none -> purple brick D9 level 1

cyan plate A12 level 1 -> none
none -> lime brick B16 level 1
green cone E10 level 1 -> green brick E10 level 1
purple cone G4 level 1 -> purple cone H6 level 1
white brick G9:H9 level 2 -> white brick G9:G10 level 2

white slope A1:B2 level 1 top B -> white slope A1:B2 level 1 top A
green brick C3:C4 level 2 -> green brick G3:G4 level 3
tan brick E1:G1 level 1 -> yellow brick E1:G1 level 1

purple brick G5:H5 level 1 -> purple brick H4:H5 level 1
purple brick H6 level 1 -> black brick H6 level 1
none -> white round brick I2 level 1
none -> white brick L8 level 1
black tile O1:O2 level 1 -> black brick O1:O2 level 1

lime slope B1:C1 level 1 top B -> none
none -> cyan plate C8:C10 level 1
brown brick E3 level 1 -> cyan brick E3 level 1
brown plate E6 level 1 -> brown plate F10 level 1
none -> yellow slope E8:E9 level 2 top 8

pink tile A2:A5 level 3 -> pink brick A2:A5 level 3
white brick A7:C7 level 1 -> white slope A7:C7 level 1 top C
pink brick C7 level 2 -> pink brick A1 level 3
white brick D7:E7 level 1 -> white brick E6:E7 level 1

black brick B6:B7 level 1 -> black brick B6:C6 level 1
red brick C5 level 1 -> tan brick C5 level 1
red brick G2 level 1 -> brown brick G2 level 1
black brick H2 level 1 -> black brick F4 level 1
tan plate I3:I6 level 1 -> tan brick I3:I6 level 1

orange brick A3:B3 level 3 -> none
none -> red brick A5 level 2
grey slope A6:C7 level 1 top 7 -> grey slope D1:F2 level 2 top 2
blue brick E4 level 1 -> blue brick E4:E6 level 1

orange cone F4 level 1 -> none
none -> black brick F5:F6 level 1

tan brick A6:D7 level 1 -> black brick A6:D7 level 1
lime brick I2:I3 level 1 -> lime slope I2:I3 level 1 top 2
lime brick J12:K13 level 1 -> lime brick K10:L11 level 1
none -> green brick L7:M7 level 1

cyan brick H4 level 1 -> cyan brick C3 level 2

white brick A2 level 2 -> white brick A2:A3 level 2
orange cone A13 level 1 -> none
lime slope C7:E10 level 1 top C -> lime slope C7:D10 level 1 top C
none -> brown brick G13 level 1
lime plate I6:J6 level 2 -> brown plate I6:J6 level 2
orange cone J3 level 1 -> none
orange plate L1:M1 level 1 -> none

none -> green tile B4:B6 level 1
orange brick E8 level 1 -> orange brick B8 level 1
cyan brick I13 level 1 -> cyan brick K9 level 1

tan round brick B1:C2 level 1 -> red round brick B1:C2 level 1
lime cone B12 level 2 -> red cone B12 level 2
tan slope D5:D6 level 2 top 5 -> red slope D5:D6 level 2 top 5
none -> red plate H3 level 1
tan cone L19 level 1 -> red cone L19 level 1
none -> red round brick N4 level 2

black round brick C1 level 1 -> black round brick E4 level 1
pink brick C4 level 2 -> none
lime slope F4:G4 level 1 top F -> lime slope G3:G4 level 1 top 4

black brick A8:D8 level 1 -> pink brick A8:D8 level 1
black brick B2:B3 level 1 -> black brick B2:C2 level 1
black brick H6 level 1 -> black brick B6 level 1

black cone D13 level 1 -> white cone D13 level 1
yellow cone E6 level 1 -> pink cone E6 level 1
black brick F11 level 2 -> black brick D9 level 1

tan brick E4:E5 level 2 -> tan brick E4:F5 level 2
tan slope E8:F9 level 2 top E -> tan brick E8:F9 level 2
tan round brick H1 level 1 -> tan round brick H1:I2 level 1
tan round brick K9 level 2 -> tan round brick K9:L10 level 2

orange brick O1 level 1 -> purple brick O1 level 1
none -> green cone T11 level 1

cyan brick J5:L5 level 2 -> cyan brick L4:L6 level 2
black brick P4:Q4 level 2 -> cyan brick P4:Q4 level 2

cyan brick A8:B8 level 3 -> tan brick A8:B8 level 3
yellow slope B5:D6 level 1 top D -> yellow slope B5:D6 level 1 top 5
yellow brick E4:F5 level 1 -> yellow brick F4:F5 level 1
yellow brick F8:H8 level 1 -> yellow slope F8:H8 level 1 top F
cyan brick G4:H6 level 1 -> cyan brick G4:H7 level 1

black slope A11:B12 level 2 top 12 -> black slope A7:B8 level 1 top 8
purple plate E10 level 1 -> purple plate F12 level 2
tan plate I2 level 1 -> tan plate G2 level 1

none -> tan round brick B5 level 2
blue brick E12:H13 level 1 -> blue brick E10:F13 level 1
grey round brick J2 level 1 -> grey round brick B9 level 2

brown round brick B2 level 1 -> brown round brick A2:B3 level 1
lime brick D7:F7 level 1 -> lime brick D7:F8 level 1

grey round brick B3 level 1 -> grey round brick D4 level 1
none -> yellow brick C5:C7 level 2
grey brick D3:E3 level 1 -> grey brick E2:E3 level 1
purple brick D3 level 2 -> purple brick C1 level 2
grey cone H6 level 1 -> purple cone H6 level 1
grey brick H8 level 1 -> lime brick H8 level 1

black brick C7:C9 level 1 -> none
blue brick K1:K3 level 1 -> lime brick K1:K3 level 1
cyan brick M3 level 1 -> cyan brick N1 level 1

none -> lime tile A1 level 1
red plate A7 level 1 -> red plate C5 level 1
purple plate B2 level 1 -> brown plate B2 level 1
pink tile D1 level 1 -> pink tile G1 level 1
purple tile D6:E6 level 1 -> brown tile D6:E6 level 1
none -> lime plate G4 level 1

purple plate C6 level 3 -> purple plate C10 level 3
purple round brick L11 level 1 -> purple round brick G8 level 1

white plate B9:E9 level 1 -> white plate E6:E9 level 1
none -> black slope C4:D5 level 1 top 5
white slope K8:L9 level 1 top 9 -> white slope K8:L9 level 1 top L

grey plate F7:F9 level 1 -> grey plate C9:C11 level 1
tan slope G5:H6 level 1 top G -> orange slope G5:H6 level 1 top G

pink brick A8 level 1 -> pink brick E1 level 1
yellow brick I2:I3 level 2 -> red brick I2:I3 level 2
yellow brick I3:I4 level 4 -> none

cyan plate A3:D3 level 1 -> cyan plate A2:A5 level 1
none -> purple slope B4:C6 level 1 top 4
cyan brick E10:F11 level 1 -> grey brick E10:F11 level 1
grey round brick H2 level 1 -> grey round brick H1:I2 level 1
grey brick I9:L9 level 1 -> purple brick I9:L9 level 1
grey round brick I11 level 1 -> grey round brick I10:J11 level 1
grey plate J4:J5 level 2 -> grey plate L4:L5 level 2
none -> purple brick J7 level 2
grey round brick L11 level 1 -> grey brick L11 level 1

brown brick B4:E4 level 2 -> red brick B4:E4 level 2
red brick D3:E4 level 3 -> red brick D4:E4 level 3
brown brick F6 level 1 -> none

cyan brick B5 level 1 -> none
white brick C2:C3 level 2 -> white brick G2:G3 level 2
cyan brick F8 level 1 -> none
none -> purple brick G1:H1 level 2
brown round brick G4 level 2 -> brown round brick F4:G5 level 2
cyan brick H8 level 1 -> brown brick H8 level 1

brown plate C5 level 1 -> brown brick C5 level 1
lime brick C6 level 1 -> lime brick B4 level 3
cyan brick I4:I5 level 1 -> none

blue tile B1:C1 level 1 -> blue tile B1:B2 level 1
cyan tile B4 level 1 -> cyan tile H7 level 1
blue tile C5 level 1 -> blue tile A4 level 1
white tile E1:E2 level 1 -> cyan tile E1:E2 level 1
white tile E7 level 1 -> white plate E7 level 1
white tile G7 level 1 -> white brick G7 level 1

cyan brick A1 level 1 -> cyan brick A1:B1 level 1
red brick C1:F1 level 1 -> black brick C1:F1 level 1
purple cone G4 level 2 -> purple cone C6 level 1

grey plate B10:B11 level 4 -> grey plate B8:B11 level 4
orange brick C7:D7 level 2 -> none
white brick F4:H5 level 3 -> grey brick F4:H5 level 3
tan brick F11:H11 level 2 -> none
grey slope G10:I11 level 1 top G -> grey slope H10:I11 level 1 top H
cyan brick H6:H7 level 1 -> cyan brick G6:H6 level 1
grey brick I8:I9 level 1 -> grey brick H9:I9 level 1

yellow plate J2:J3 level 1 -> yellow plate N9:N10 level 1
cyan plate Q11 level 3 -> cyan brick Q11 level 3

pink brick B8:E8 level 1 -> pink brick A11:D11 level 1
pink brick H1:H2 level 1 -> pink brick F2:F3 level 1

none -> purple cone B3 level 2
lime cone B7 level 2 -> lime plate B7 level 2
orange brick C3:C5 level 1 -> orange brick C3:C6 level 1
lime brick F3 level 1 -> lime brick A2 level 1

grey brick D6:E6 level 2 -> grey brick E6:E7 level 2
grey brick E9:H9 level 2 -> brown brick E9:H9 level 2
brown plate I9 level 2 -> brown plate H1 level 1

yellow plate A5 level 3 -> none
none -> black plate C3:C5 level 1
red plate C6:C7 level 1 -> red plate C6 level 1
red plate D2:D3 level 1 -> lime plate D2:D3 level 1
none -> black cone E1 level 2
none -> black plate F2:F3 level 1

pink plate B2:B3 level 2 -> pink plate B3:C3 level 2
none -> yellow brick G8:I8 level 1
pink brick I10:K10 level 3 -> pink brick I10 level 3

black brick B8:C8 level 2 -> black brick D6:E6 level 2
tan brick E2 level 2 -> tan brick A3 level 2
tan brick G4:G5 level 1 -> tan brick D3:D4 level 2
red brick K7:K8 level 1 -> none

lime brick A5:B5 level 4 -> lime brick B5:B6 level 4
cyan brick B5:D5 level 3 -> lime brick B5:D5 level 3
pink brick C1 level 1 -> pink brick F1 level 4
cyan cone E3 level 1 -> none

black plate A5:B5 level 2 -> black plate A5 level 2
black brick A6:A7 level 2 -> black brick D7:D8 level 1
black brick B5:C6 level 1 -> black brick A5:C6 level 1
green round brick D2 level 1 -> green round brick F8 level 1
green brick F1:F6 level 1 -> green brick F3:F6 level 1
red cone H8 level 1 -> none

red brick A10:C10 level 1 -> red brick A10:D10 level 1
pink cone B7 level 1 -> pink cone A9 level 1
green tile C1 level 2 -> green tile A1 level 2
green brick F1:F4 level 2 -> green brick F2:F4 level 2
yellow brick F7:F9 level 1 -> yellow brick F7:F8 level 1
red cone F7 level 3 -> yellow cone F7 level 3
● ● ● ● ●
* REQUIRED ACTION:
Above are the entries; repeat their lines exactly, from the first through the one that contains "white brick A7:C7".

* SOLUTION TO THIS EXERCISE:
none -> purple brick D9 level 1

cyan plate A12 level 1 -> none
none -> lime brick B16 level 1
green cone E10 level 1 -> green brick E10 level 1
purple cone G4 level 1 -> purple cone H6 level 1
white brick G9:H9 level 2 -> white brick G9:G10 level 2

white slope A1:B2 level 1 top B -> white slope A1:B2 level 1 top A
green brick C3:C4 level 2 -> green brick G3:G4 level 3
tan brick E1:G1 level 1 -> yellow brick E1:G1 level 1

purple brick G5:H5 level 1 -> purple brick H4:H5 level 1
purple brick H6 level 1 -> black brick H6 level 1
none -> white round brick I2 level 1
none -> white brick L8 level 1
black tile O1:O2 level 1 -> black brick O1:O2 level 1

lime slope B1:C1 level 1 top B -> none
none -> cyan plate C8:C10 level 1
brown brick E3 level 1 -> cyan brick E3 level 1
brown plate E6 level 1 -> brown plate F10 level 1
none -> yellow slope E8:E9 level 2 top 8

pink tile A2:A5 level 3 -> pink brick A2:A5 level 3
white brick A7:C7 level 1 -> white slope A7:C7 level 1 top C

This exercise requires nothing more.